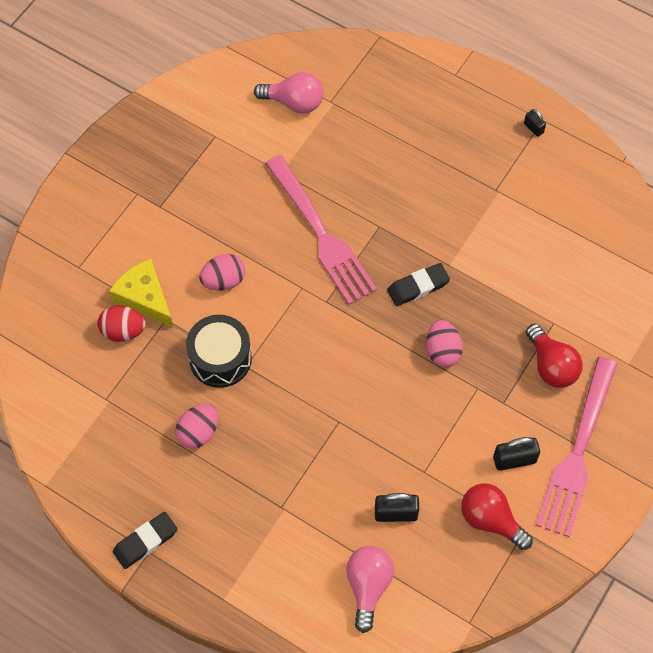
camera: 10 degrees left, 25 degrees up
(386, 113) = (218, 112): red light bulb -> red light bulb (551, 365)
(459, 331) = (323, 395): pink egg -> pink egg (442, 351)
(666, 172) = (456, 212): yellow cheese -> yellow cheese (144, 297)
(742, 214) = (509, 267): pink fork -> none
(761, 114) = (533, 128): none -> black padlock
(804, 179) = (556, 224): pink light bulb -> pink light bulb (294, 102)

■ **WHAT TO DO**
Your task is to repeat the listing exactly while omitting its pictures.

■ **OUTPUT FOR THIS TASK**
camera: 10 degrees left, 25 degrees up
(386, 113) = (218, 112): red light bulb -> red light bulb (551, 365)
(459, 331) = (323, 395): pink egg -> pink egg (442, 351)
(666, 172) = (456, 212): yellow cheese -> yellow cheese (144, 297)
(742, 214) = (509, 267): pink fork -> none
(761, 114) = (533, 128): none -> black padlock
(804, 179) = (556, 224): pink light bulb -> pink light bulb (294, 102)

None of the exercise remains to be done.